[Request]
Return each line of the listing below that contains the string "tuplet".

───── Task input

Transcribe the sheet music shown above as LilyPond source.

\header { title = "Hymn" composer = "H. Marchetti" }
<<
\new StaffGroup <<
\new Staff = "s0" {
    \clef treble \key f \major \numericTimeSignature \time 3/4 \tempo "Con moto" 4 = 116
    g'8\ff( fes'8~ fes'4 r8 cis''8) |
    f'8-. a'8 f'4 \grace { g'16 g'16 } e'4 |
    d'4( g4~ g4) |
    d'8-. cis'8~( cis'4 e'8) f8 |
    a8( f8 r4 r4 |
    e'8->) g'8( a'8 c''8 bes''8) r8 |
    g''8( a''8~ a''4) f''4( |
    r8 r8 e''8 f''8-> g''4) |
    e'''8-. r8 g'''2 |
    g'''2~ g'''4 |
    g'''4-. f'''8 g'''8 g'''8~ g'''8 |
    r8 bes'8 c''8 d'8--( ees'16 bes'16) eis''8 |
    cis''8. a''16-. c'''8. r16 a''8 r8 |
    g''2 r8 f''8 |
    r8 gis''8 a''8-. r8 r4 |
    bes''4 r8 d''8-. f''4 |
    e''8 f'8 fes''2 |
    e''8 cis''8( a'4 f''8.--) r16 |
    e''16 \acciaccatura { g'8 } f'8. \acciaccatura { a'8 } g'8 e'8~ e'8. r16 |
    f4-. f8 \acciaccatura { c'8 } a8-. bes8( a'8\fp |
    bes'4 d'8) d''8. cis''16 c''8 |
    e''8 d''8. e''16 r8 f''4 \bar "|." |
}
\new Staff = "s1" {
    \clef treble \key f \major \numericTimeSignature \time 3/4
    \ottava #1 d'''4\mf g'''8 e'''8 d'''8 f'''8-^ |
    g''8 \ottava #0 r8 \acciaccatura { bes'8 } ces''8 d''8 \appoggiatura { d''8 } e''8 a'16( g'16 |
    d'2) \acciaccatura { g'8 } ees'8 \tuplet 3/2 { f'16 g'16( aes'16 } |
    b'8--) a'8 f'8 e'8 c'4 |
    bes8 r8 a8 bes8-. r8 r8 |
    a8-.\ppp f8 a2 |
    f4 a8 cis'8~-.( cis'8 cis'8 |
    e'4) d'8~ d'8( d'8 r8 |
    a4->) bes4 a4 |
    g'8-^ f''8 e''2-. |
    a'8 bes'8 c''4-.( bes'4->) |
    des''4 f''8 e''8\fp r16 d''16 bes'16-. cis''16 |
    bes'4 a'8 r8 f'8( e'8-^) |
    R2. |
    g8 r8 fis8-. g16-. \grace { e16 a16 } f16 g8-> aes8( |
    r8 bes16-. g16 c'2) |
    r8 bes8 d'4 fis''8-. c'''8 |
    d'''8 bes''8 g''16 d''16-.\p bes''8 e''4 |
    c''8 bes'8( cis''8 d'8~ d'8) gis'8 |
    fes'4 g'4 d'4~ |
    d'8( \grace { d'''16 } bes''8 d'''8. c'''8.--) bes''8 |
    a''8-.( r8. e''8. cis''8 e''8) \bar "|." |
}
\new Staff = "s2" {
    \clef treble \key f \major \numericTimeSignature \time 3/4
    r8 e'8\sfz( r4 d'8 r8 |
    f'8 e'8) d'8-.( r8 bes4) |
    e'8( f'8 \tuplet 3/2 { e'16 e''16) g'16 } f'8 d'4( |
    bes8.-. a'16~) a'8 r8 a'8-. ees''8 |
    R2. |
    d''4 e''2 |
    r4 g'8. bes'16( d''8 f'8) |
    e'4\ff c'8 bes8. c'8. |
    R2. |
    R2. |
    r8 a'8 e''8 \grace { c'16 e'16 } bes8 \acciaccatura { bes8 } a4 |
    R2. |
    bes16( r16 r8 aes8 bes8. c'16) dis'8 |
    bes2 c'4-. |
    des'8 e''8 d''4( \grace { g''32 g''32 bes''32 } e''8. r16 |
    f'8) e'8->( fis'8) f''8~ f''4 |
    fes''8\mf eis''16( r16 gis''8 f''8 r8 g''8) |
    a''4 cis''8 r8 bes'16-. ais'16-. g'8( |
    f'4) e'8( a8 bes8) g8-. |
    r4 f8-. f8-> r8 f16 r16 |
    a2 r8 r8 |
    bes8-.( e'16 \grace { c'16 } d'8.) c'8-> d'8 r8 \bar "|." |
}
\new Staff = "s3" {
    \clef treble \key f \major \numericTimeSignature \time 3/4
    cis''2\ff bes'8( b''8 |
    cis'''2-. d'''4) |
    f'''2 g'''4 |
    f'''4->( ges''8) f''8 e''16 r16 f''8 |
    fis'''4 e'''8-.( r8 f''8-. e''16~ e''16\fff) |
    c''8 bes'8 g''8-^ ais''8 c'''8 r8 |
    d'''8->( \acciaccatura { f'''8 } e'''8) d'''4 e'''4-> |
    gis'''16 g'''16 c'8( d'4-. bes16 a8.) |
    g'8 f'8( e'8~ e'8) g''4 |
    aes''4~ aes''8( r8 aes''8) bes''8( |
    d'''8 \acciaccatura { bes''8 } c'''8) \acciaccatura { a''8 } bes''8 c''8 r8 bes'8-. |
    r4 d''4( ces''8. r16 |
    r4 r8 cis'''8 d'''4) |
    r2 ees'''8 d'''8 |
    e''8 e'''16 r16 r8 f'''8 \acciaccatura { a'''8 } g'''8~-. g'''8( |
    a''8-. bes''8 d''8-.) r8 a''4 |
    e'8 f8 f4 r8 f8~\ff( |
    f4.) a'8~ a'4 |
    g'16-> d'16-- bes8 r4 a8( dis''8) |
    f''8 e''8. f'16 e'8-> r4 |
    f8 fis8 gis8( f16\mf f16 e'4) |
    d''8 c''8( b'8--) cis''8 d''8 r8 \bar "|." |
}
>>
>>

──────────

[The reply]
    d'2) \acciaccatura { g'8 } ees'8 \tuplet 3/2 { f'16 g'16( aes'16 } |
    e'8( f'8 \tuplet 3/2 { e'16 e''16) g'16 } f'8 d'4( |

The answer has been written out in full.